WHAT YOU ARE ASKED TO DO. Output only how many lines below contain "carrot".

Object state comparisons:
- - -
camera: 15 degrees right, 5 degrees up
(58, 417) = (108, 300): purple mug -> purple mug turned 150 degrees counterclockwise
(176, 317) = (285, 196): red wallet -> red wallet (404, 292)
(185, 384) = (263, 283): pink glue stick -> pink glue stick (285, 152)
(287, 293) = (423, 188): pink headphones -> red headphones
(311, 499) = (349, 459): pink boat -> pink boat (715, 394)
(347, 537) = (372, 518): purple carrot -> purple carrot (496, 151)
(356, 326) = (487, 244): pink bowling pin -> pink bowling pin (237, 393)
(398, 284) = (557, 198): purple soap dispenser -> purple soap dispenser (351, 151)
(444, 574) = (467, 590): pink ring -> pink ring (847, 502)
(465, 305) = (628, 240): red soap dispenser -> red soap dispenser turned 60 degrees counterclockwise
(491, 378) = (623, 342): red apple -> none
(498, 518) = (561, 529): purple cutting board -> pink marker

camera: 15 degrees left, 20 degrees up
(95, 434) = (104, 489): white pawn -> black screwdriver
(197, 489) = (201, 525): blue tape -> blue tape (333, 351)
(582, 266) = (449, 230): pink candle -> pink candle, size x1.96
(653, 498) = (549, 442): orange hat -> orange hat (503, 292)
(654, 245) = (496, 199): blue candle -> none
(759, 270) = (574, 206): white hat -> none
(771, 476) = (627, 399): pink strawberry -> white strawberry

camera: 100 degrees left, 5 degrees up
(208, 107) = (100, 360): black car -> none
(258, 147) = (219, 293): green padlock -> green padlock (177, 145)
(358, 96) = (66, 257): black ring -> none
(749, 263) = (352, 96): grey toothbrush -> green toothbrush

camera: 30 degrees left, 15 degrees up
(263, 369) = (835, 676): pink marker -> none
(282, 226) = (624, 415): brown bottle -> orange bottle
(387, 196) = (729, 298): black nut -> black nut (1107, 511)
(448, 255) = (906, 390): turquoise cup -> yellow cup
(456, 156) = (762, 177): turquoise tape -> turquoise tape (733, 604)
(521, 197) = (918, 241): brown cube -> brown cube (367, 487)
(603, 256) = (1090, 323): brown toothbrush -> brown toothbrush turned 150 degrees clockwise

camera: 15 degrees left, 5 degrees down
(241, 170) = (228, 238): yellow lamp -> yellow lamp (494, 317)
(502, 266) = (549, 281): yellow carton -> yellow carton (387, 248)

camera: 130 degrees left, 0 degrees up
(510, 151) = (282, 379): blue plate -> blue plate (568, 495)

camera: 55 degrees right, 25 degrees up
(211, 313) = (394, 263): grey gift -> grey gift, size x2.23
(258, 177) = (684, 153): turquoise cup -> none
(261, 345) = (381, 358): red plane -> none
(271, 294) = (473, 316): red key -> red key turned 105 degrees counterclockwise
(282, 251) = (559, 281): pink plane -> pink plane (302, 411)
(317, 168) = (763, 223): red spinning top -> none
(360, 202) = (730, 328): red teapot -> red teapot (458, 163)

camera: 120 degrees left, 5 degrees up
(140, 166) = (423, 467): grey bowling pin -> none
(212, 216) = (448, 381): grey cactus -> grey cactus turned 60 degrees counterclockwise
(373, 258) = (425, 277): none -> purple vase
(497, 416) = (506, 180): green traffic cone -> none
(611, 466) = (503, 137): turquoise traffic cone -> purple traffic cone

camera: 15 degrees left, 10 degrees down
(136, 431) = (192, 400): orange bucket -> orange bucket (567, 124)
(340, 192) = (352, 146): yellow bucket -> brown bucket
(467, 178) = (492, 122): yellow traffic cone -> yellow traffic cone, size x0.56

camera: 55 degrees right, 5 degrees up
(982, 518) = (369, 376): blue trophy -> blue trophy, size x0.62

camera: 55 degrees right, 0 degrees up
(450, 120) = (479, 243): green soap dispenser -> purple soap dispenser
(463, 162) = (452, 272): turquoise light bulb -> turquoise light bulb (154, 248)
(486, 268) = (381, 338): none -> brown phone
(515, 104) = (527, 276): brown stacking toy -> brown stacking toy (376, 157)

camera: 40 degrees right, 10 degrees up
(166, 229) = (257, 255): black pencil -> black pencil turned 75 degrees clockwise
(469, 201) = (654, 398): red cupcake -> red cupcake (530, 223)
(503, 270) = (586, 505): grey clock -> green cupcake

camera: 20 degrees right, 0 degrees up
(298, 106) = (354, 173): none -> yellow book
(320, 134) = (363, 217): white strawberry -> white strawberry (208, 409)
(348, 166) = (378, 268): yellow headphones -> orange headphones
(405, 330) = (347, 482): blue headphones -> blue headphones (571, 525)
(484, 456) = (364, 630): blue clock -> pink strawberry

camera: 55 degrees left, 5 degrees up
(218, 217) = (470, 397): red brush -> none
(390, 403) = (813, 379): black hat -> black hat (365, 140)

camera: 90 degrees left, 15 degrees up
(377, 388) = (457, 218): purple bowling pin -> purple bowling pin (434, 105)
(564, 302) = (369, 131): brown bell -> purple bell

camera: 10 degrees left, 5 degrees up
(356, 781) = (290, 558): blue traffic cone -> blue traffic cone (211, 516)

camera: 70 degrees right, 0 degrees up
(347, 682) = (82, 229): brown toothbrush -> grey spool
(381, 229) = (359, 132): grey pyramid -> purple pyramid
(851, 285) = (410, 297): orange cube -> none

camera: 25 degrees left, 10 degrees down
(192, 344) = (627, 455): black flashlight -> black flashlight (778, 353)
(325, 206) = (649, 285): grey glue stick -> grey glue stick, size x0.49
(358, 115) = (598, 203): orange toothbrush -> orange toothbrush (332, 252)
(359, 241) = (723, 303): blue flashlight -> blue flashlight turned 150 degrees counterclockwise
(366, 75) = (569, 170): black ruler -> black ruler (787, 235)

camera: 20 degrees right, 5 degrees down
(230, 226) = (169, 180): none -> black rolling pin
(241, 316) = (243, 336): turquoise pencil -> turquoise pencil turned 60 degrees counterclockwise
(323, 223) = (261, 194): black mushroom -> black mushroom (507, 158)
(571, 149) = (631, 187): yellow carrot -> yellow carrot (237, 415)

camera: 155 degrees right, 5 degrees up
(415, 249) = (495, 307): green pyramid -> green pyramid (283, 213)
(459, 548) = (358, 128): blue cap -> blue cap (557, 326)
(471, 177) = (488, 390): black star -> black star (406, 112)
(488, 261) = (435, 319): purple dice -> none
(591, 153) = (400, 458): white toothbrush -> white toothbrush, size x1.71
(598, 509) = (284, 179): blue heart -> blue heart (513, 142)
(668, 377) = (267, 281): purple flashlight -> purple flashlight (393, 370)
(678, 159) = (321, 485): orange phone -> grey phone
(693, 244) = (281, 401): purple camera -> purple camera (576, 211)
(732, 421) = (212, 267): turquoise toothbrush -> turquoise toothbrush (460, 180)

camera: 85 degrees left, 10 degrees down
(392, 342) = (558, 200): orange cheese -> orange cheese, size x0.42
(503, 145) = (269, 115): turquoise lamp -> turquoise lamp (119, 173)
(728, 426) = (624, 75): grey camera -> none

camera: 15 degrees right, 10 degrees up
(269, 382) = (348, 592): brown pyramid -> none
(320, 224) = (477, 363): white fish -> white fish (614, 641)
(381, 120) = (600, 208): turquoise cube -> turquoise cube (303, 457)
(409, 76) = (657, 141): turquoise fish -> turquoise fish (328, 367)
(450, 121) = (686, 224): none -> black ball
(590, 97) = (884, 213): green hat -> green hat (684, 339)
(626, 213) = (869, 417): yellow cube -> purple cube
- - -
SOLUTION FOR THIS TASK. 2